> [PROBLEM REQUIREMENTS]: Take the listing below and print exactly the lines starting at the line containing "R3: 20k (OUT2, VCC) -> 20k (DIS, VCC)" and ending at the line containing "U1 pin DIS: RAMP -> DIS", both ends included, and no others.

> [MATERIAL SUPPLIED]:
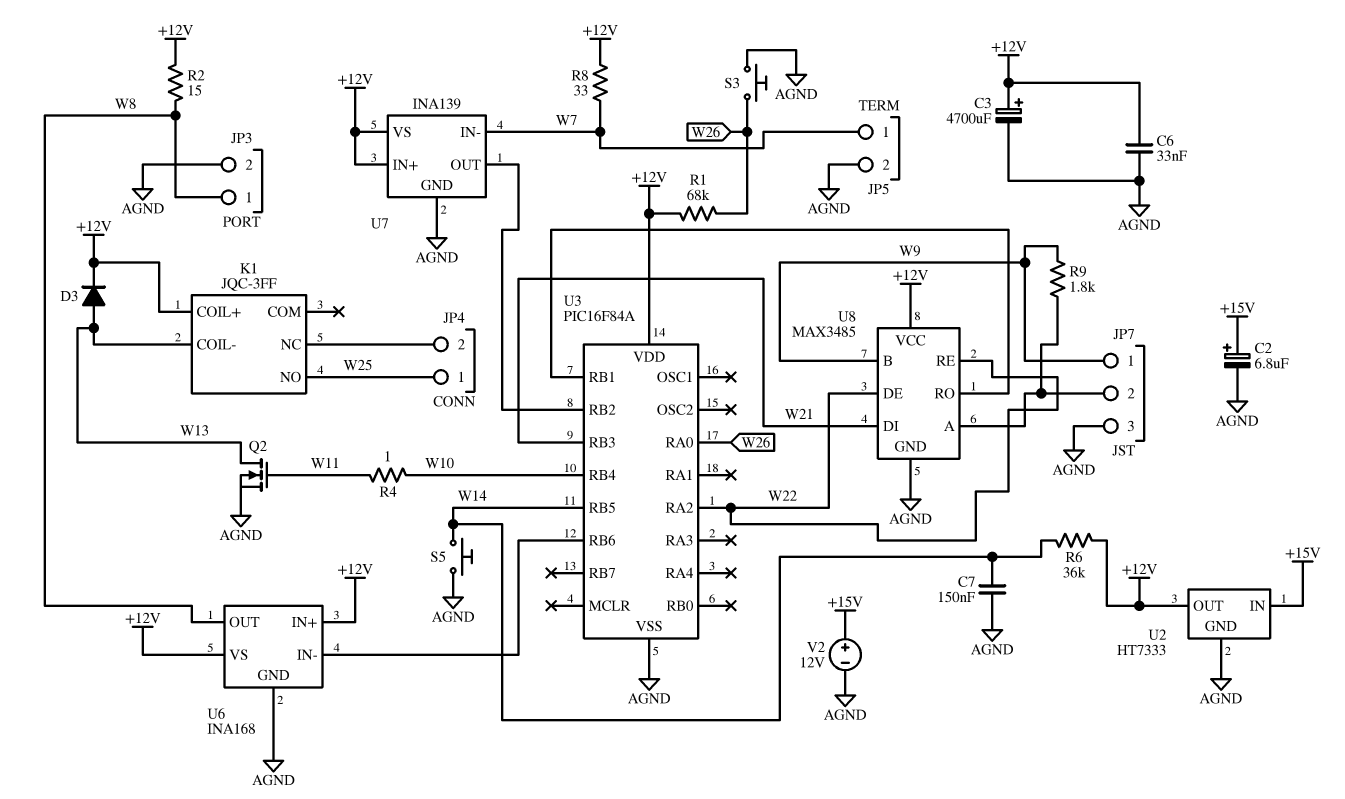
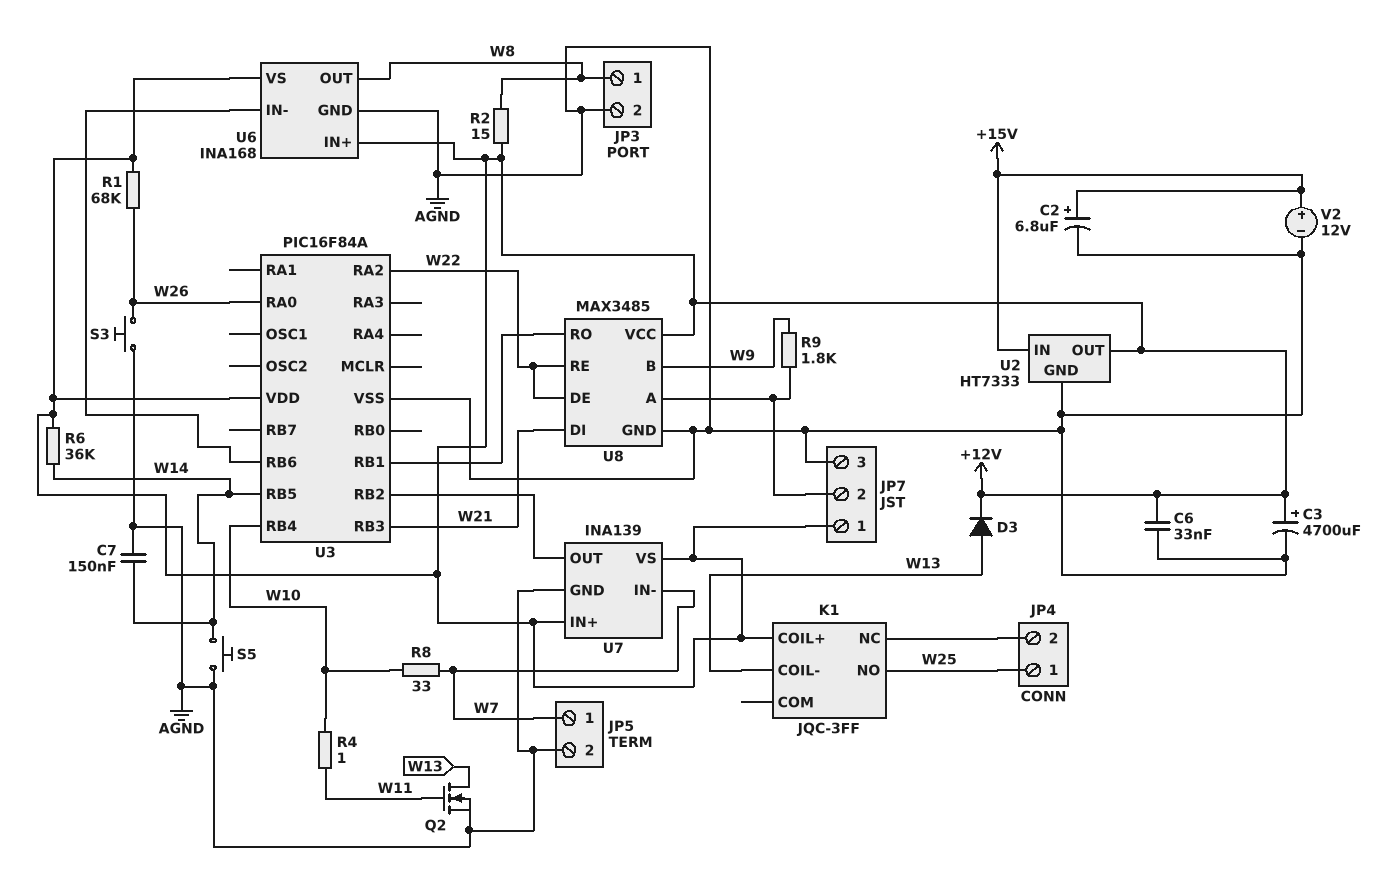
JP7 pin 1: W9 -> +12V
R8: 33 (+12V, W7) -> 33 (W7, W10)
...
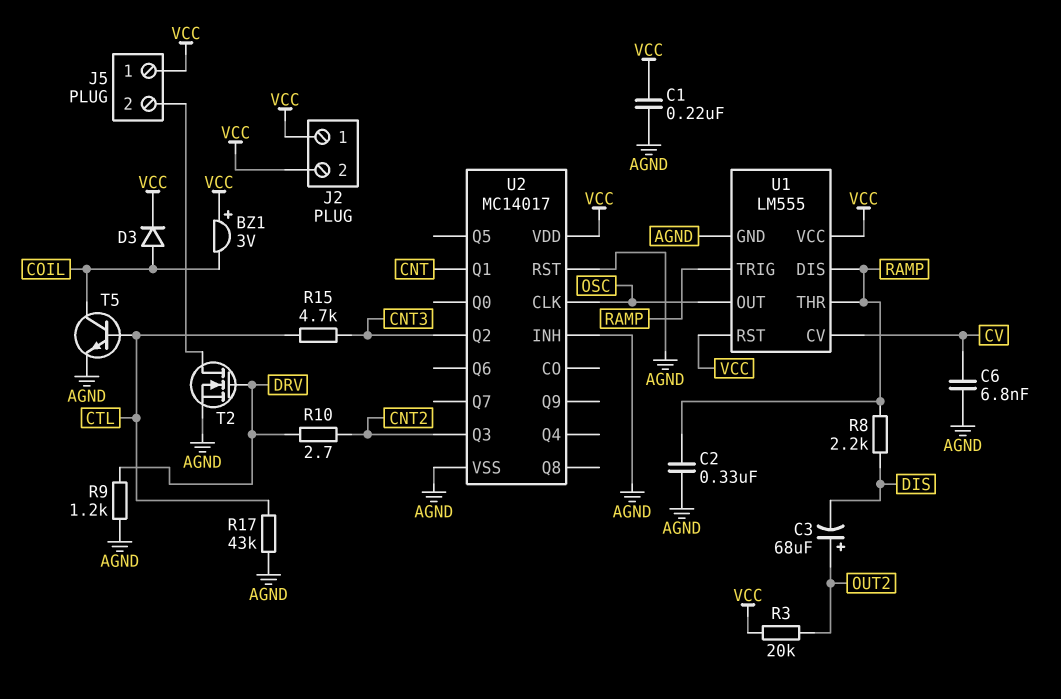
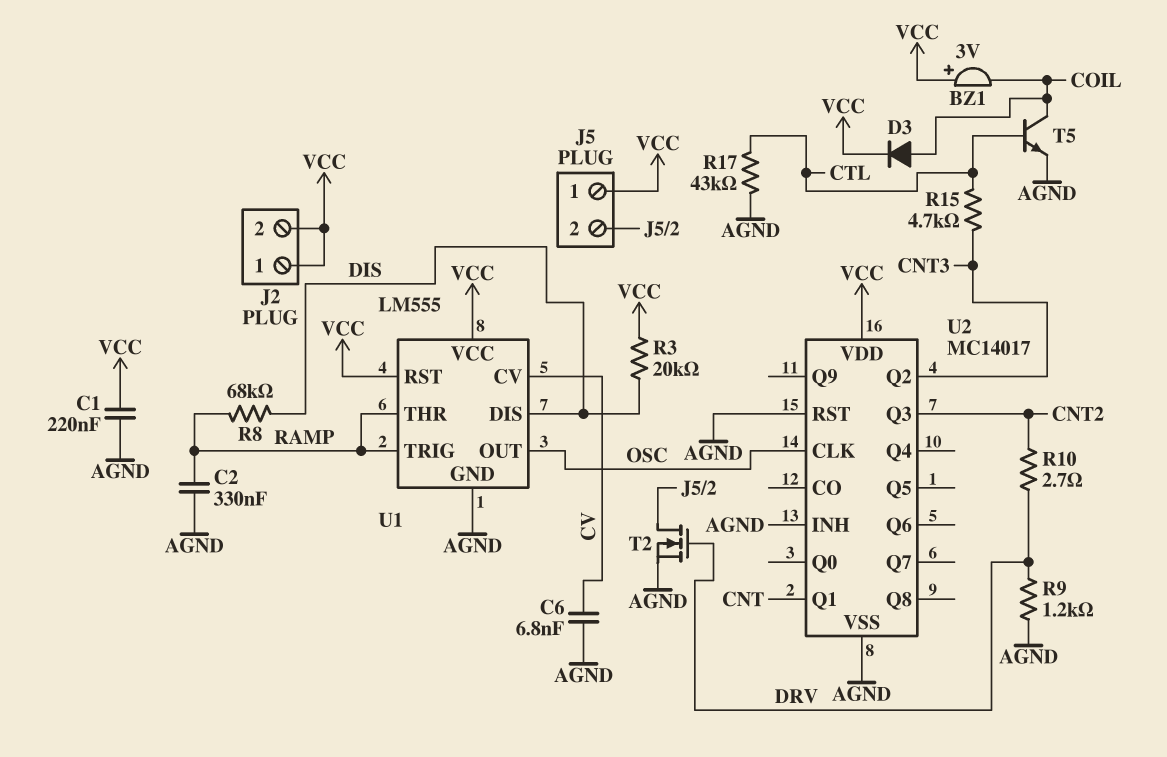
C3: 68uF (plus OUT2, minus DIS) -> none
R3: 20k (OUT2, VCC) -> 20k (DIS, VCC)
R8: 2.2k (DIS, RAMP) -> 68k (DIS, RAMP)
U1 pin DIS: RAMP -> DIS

> [EXPECTED ANSWER]:
R3: 20k (OUT2, VCC) -> 20k (DIS, VCC)
R8: 2.2k (DIS, RAMP) -> 68k (DIS, RAMP)
U1 pin DIS: RAMP -> DIS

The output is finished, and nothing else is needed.